# YOUR TASK
An exact, word-for-word copy of the entries is required, beginning at the line that contains "POT3: 1M (3V3, AGND, wiper" and ending at the last line, both included.

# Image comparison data
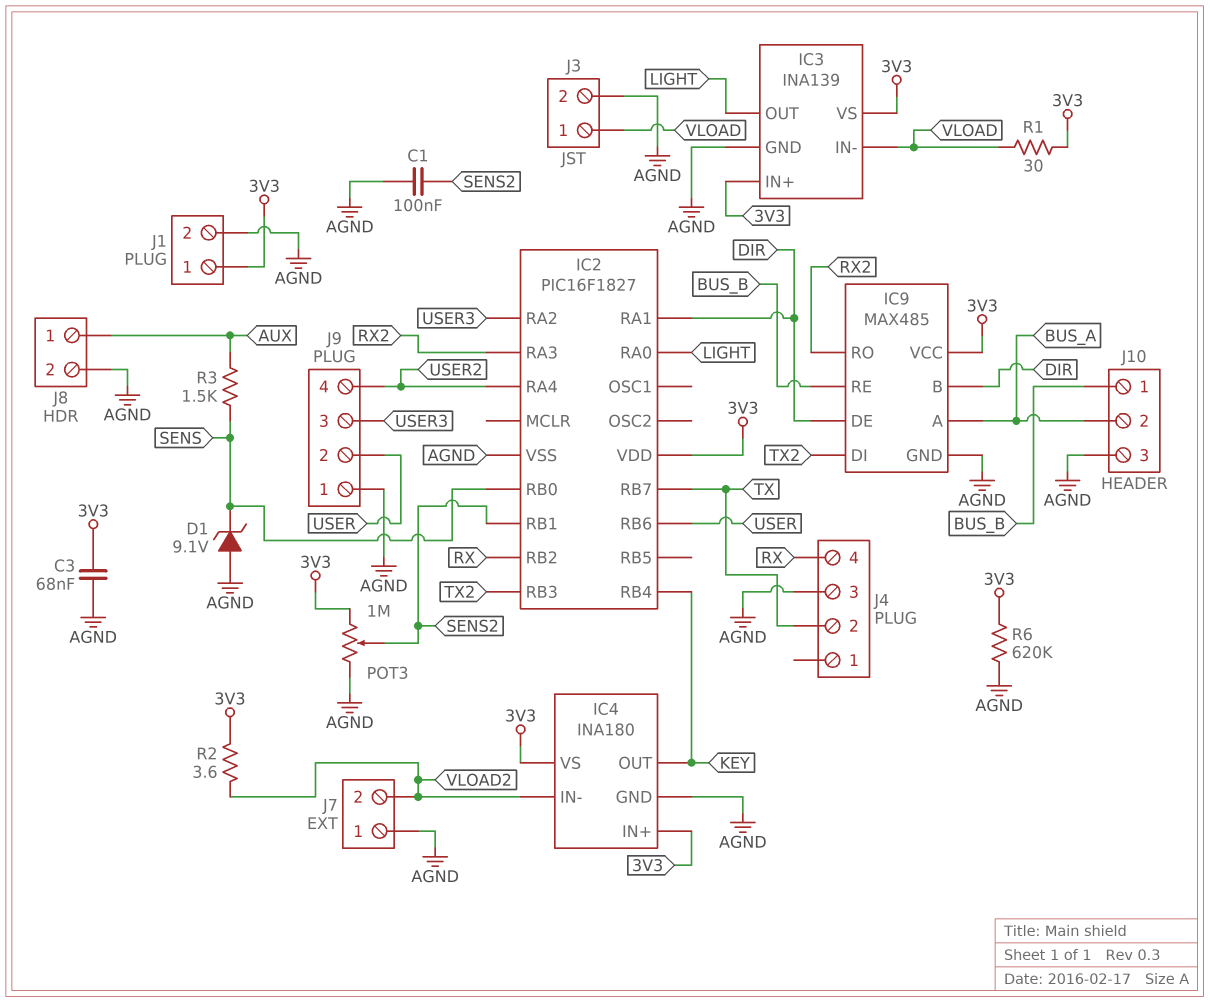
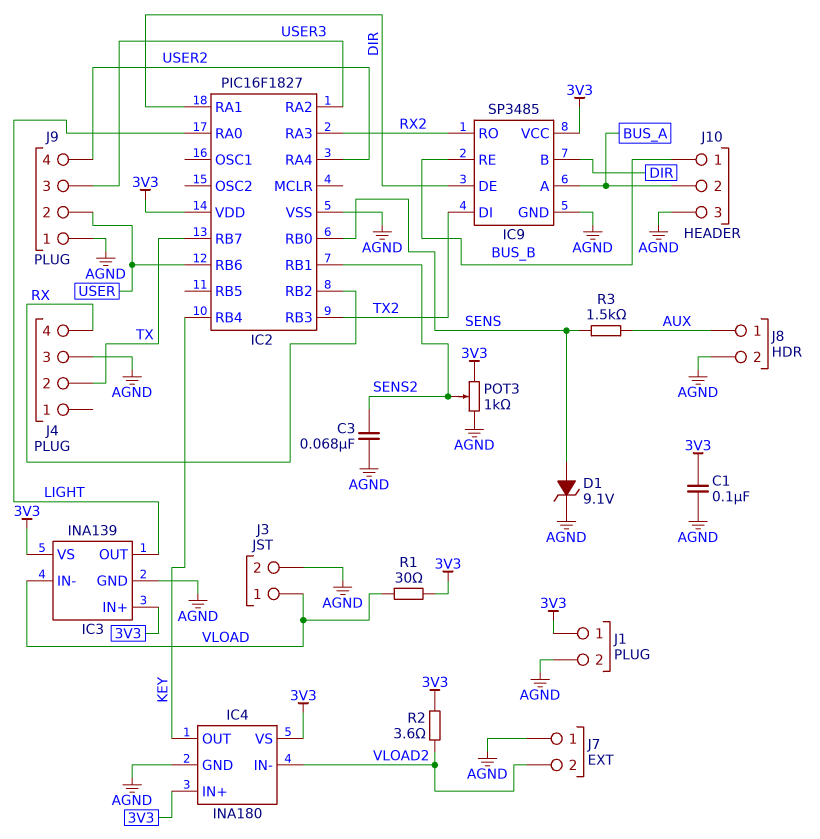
C1: 100nF (AGND, SENS2) -> 100nF (3V3, AGND)
C3: 68nF (3V3, AGND) -> 68nF (AGND, SENS2)
D1: zener 9.1V (A AGND, K SENS) -> zener 9.1V (A SENS, K AGND)
IC9: MAX485 -> SP3485
POT3: 1M (3V3, AGND, wiper SENS2) -> 1k (3V3, AGND, wiper SENS2)
R6: 620k (3V3, AGND) -> none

# REPLY
POT3: 1M (3V3, AGND, wiper SENS2) -> 1k (3V3, AGND, wiper SENS2)
R6: 620k (3V3, AGND) -> none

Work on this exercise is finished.